Colored object listings:
-=-=-=-=-

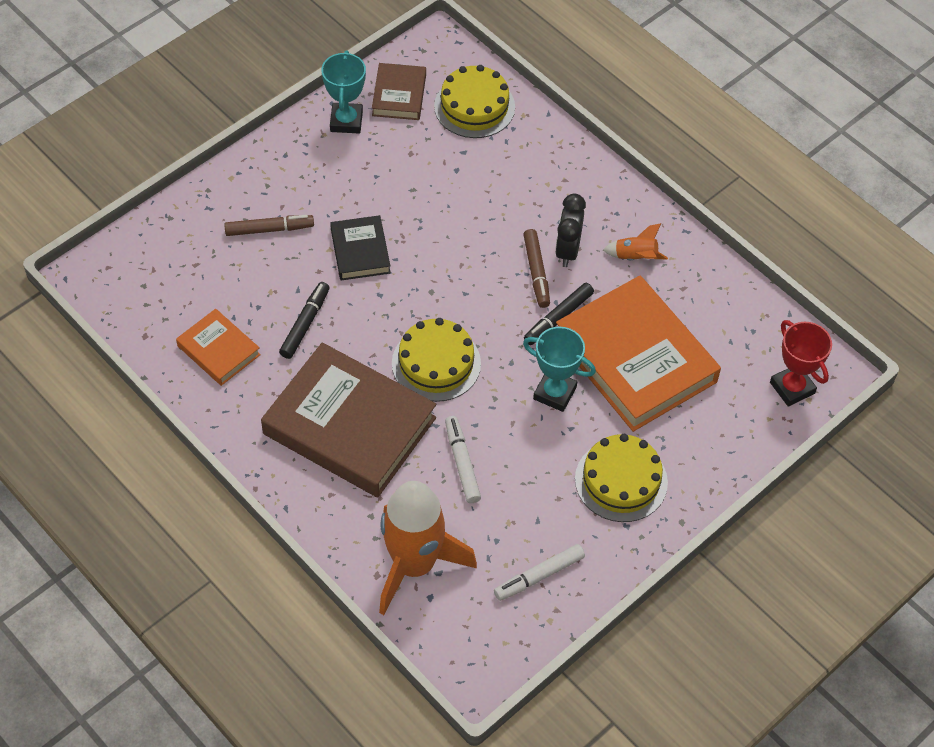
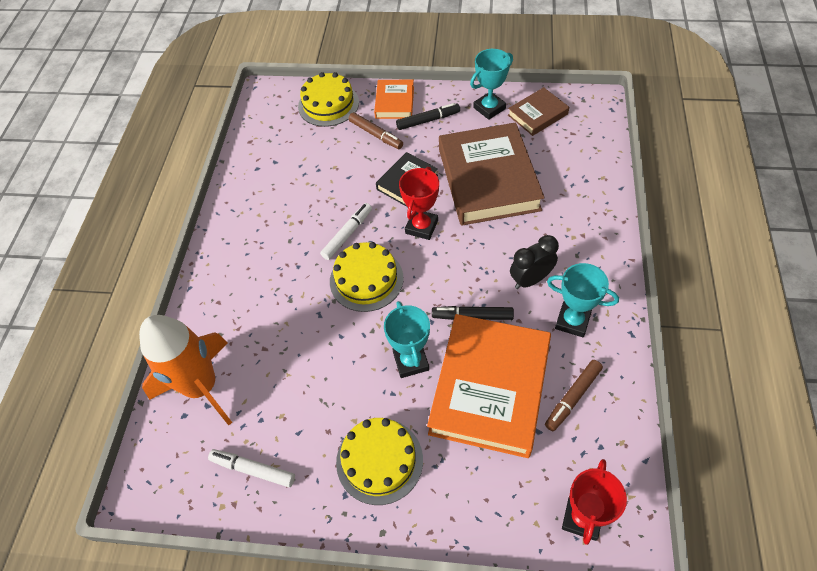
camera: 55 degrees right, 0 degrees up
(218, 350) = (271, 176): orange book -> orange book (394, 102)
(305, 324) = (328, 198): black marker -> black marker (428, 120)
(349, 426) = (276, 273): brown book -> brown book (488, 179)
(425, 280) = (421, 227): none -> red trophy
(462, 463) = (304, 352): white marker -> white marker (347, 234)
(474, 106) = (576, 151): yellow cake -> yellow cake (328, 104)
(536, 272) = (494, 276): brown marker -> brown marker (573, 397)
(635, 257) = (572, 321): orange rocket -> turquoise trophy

-=-=-=-=-

## PROMPT
Print exactly the lines above, starting at the line that contains "(349, 426) = (276, 273): brown" and ending with the last line of the records, both included.

## RESULT FOR THIS EXERCISE
(349, 426) = (276, 273): brown book -> brown book (488, 179)
(425, 280) = (421, 227): none -> red trophy
(462, 463) = (304, 352): white marker -> white marker (347, 234)
(474, 106) = (576, 151): yellow cake -> yellow cake (328, 104)
(536, 272) = (494, 276): brown marker -> brown marker (573, 397)
(635, 257) = (572, 321): orange rocket -> turquoise trophy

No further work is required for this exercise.